§ **Work item**
Lines before the one containing "camera: 35 degrees left, 5 degrees down" are left out; return that line and all lines after it, exactly, through the end of the records below.

§ **Dataset entries**
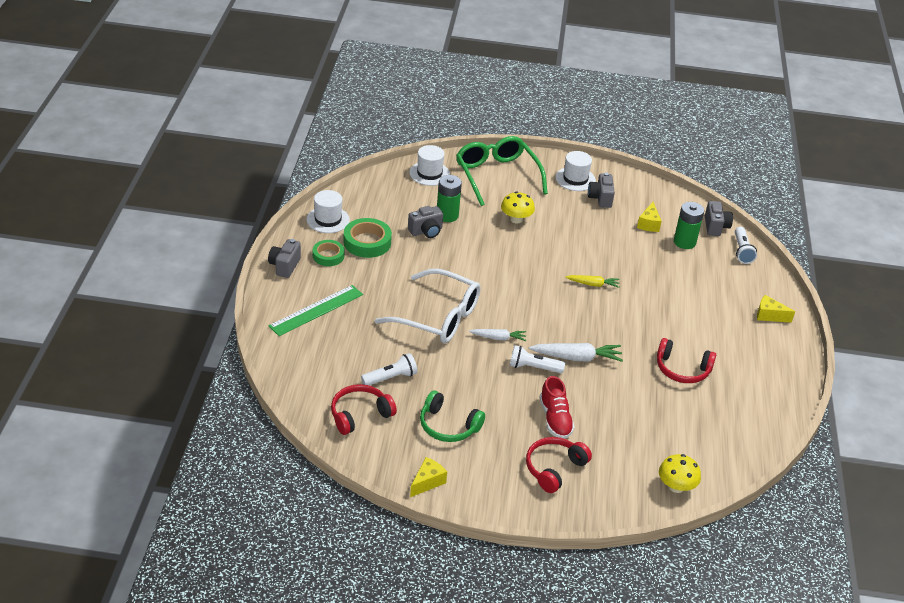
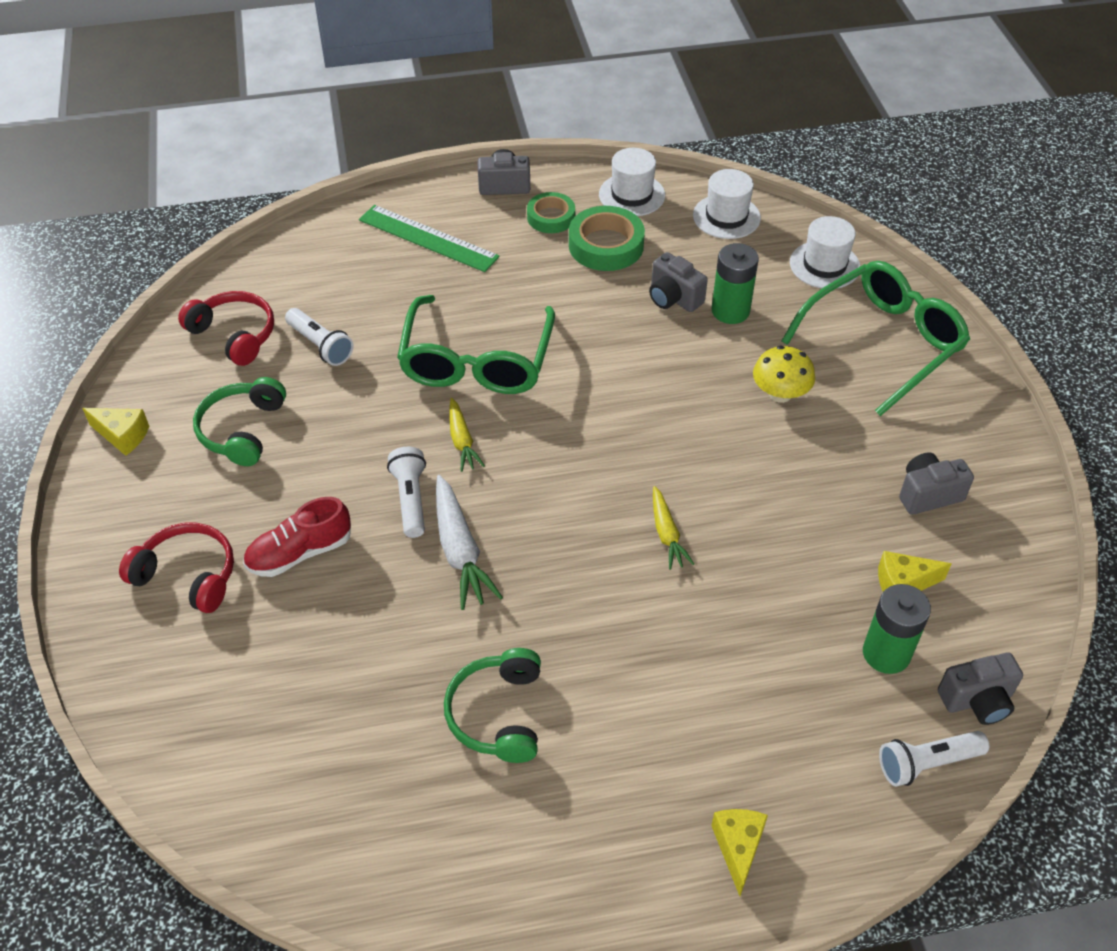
camera: 75 degrees right, 10 degrees up
(439, 317) = (476, 363): white glasses -> green glasses
(498, 338) = (462, 441): white carrot -> yellow carrot
(575, 179) = (959, 446): white hat -> white hat (726, 217)
(676, 486) = (189, 755): yellow mushroom -> none
(682, 369) = (497, 714): red headphones -> green headphones

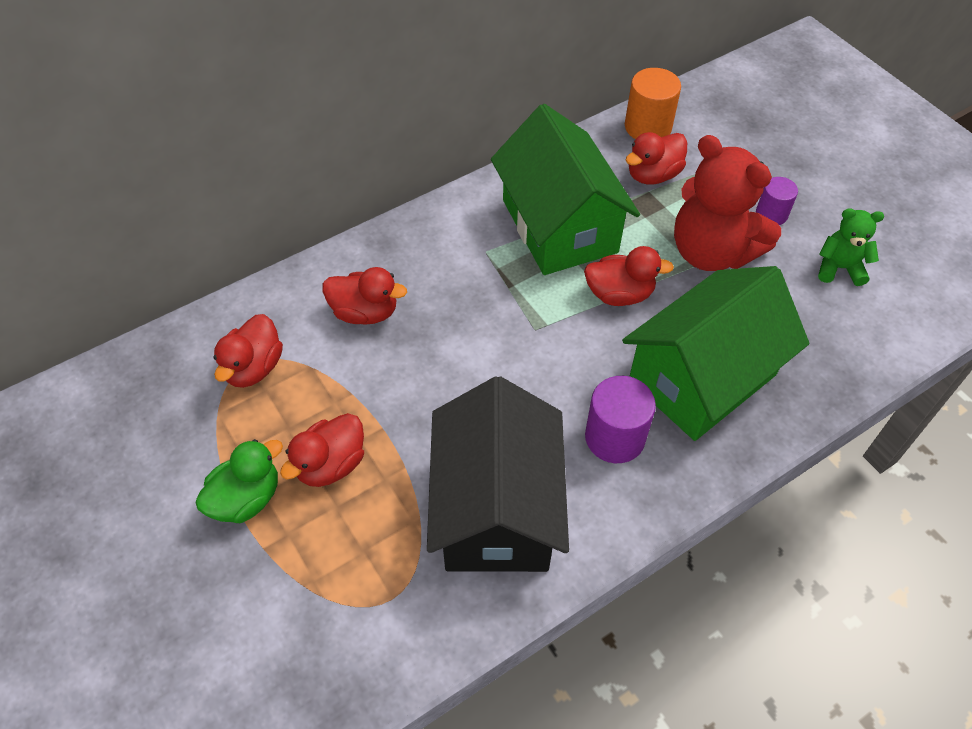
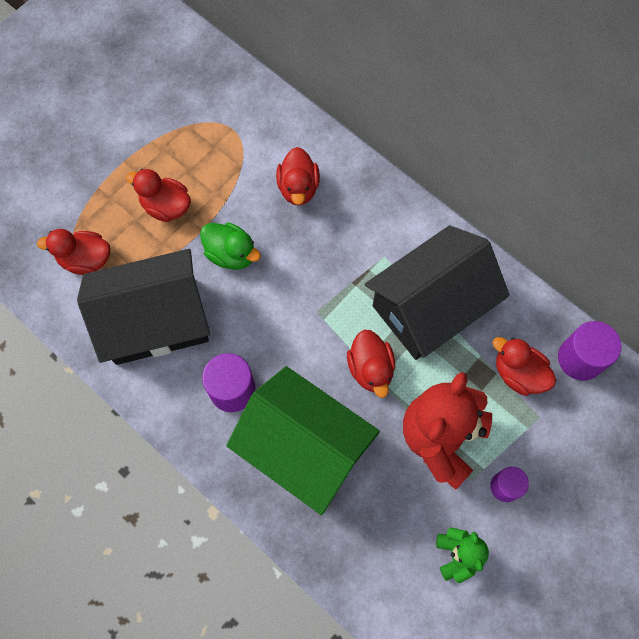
camera: 75 degrees right, 15 degrees up
(246, 498) = (130, 165): green duck -> green duck (231, 254)
(254, 368) = (230, 133): red duck -> red duck (86, 260)
(559, 226) = (430, 307): green house -> black house
(648, 127) = (580, 358): orange cylinder -> purple cylinder

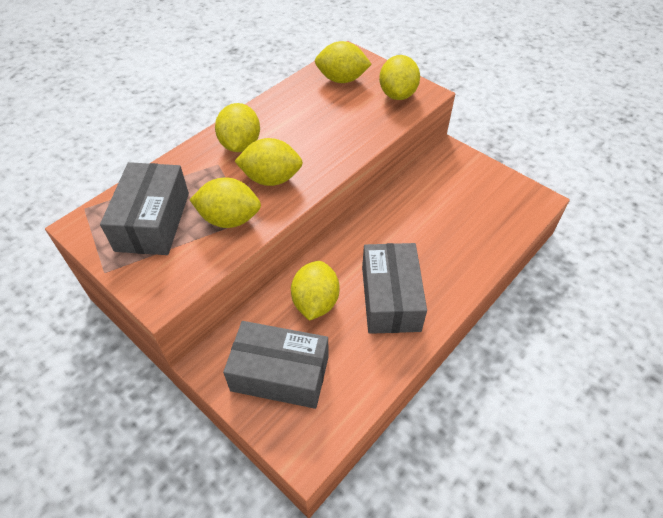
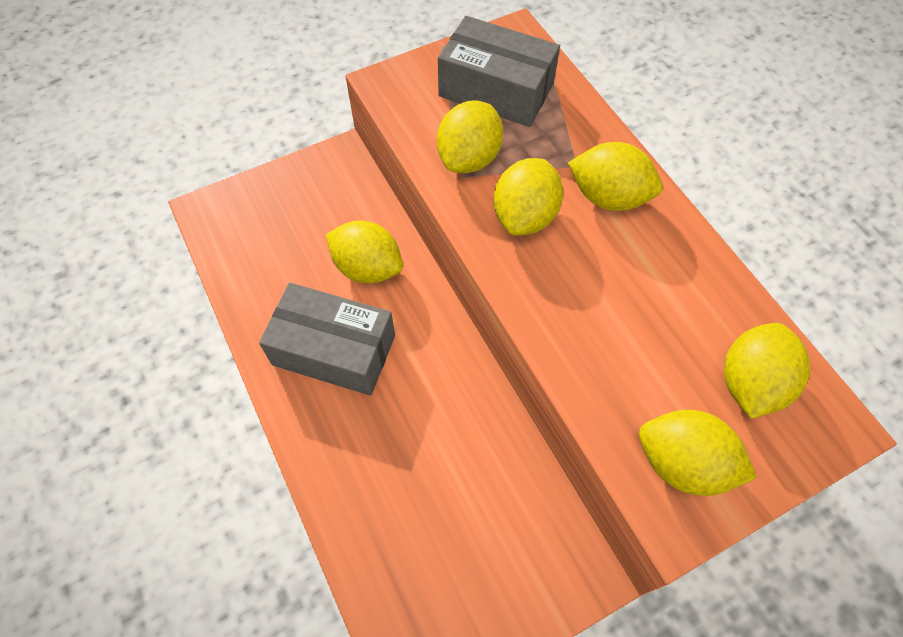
camera: 110 degrees right, 10 degrees up
(280, 374) = (297, 211): grey box -> none

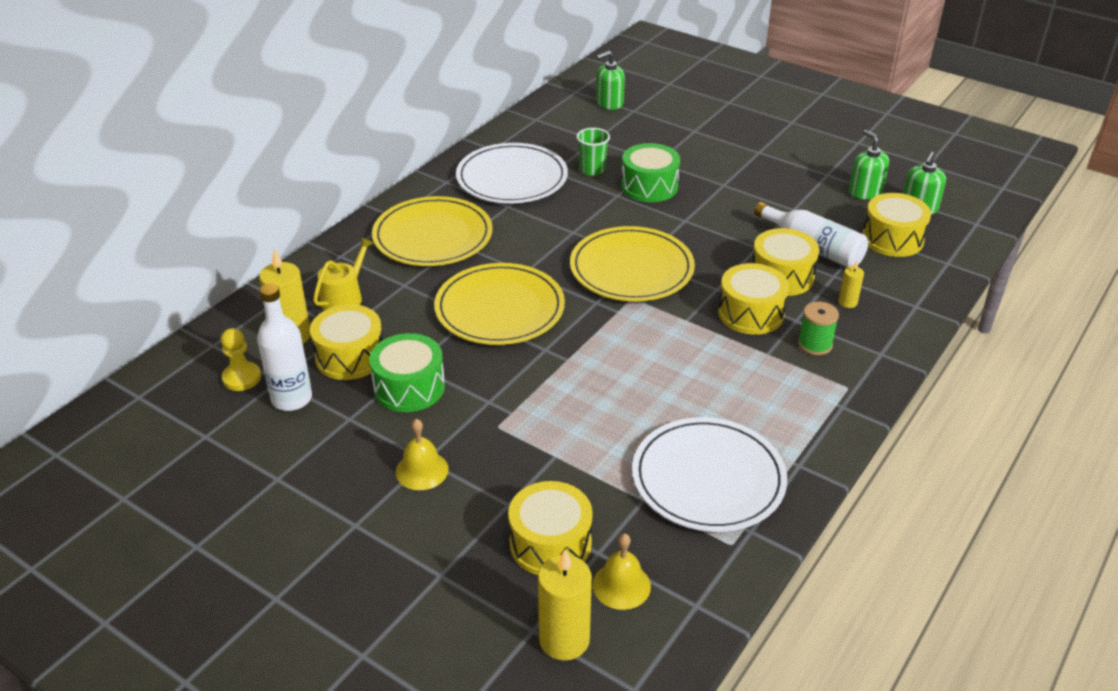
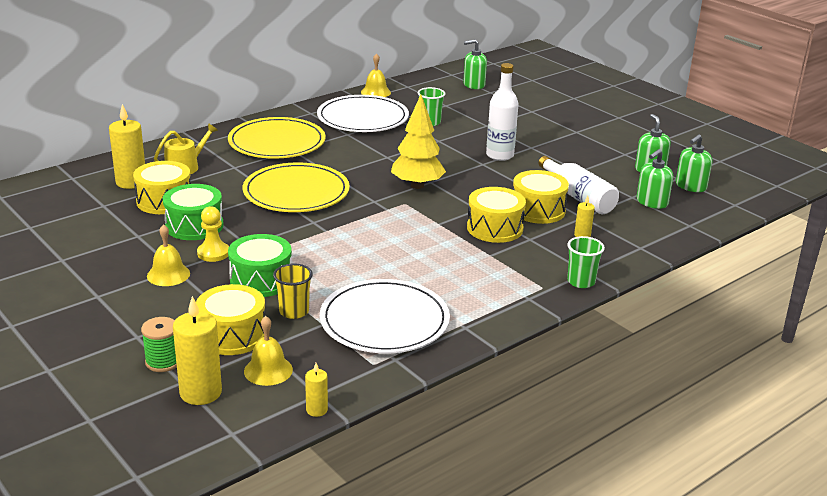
camera: 15 degrees right, 10 degrees down
(242, 378) = (79, 199): yellow pawn -> yellow pawn (213, 253)
(291, 399) = (105, 217): white bottle -> white bottle (499, 155)
(504, 135) = (375, 92): none -> yellow bell
(600, 490) = (294, 311): none -> yellow cup
(631, 268) = (417, 186): yellow plate -> yellow tree
(649, 186) = (469, 139): green drum -> green drum (261, 280)
(708, 628) = (317, 410): none -> yellow candle
(815, 344) = (534, 256): green spool -> green spool (163, 362)
(882, 369) = (581, 282): none -> green cup
(892, 239) = (651, 202): yellow drum -> green soap dispenser

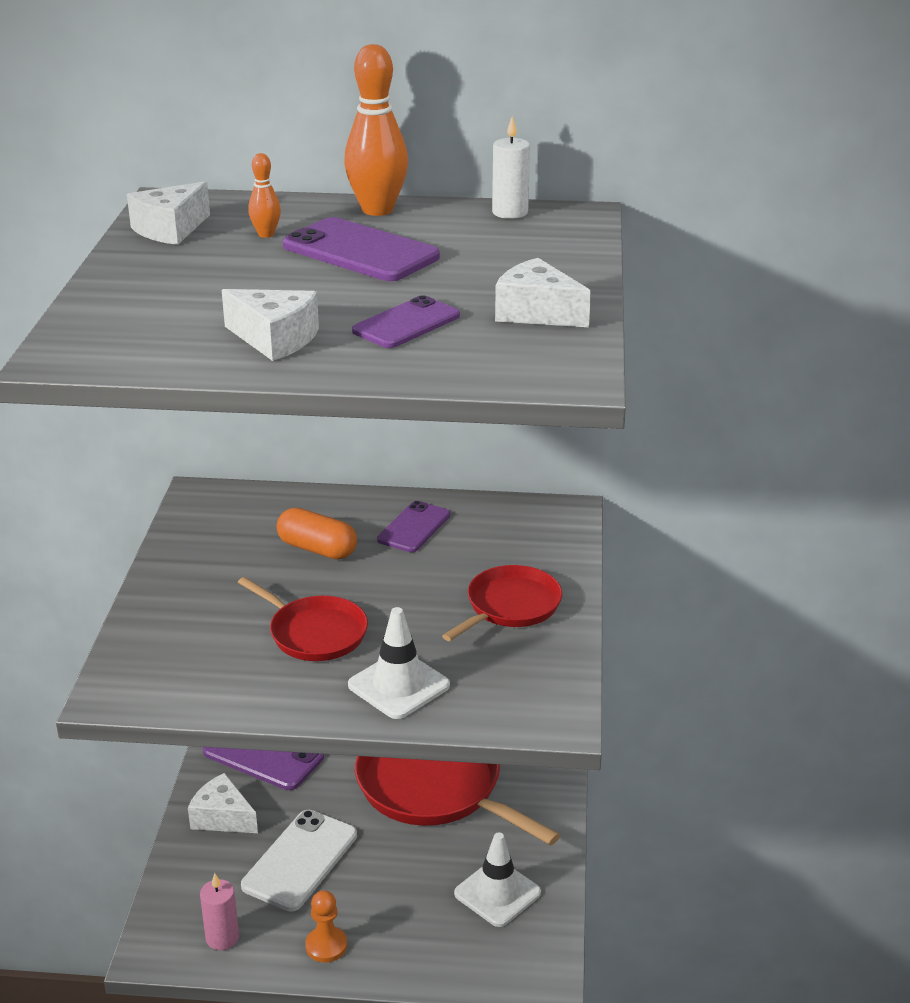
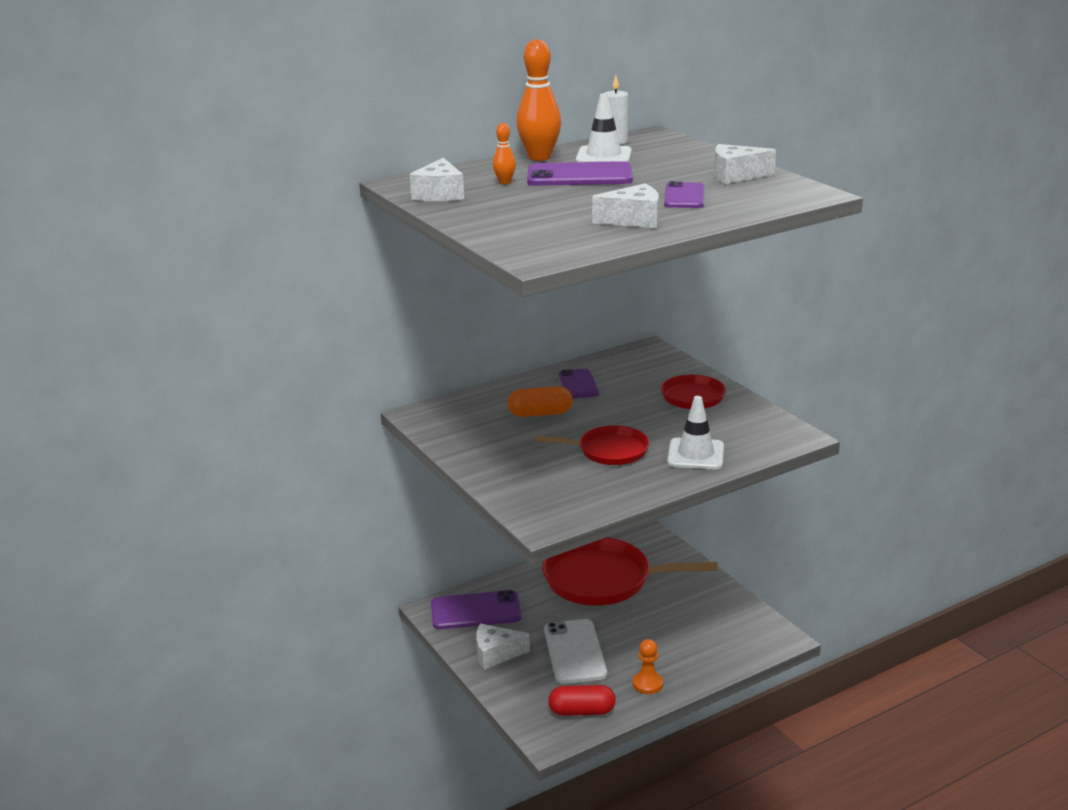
camera: 35 degrees left, 5 degrees down
(222, 938) = (582, 711): pink candle -> red capsule
(497, 893) = (706, 613): white traffic cone -> white traffic cone (603, 156)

§ **Result of the task**
camera: 35 degrees left, 5 degrees down
(222, 938) = (582, 711): pink candle -> red capsule
(497, 893) = (706, 613): white traffic cone -> white traffic cone (603, 156)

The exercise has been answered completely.